PROBLEM DETAILS
Copy every line from the records below that holds the word "rolling".

SOURCE INFORMATION
* * * * * * *

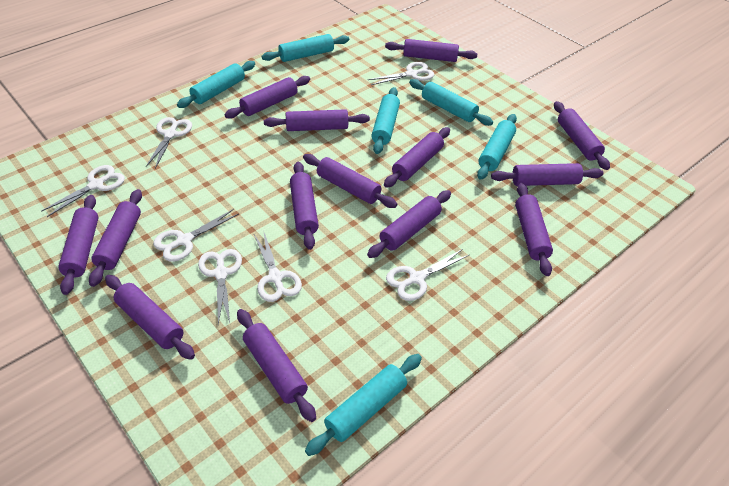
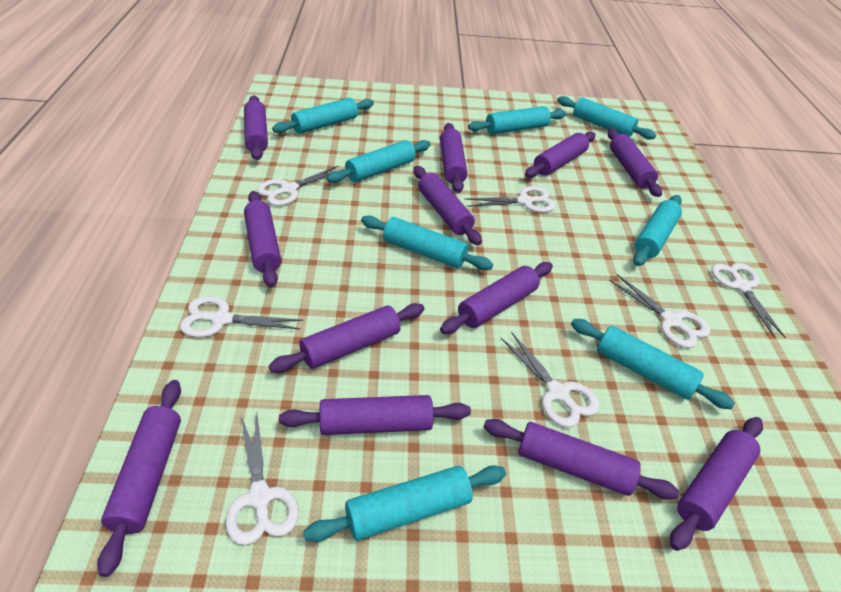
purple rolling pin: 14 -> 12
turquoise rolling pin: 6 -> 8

* * * * * * *

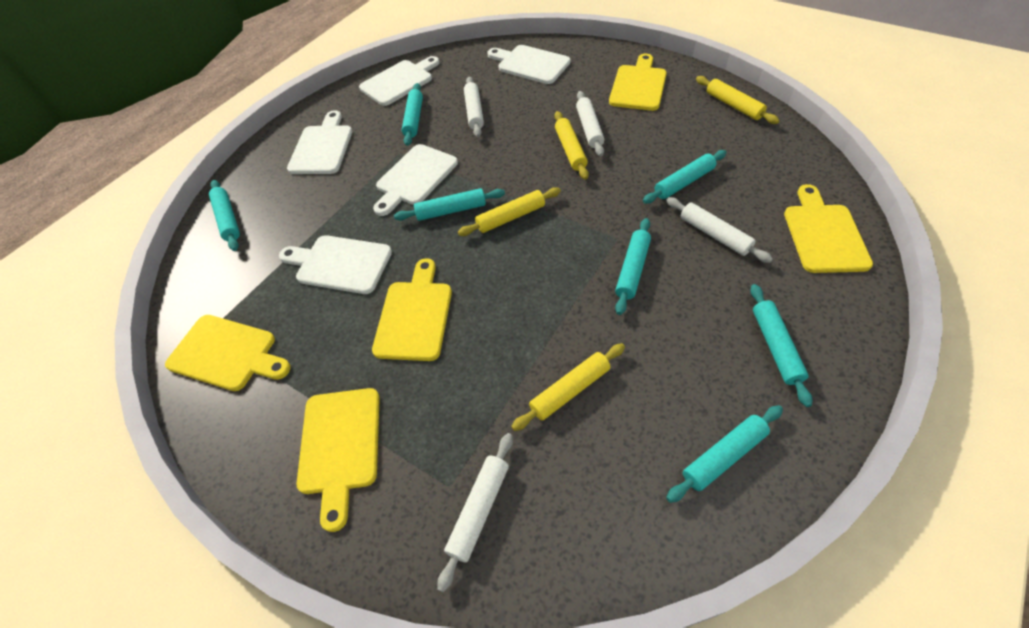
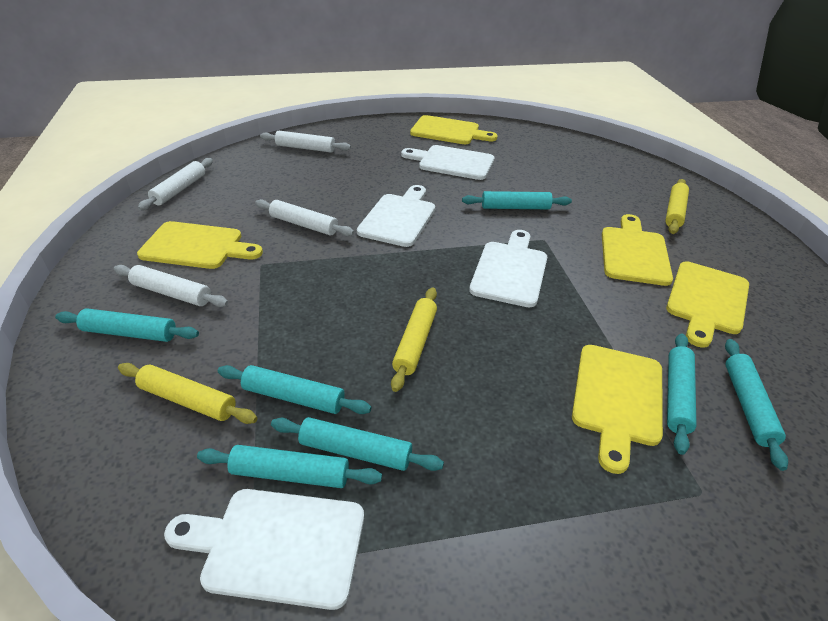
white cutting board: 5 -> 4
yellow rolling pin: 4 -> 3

* * * * * * *

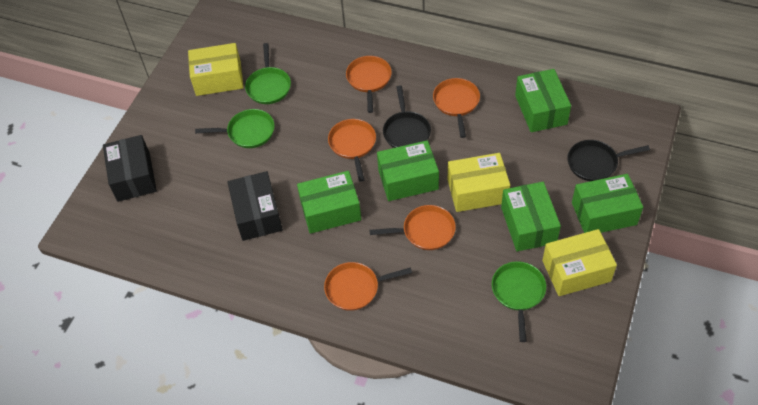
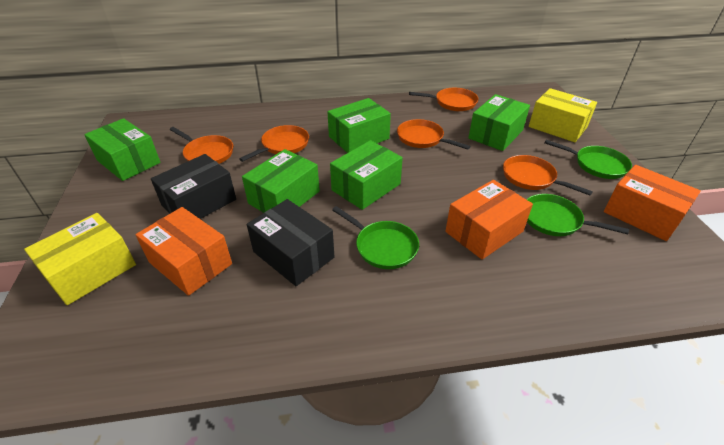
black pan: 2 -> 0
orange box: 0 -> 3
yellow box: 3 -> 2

* * * * * * *

RESULT
purple rolling pin: 14 -> 12
turquoise rolling pin: 6 -> 8
yellow rolling pin: 4 -> 3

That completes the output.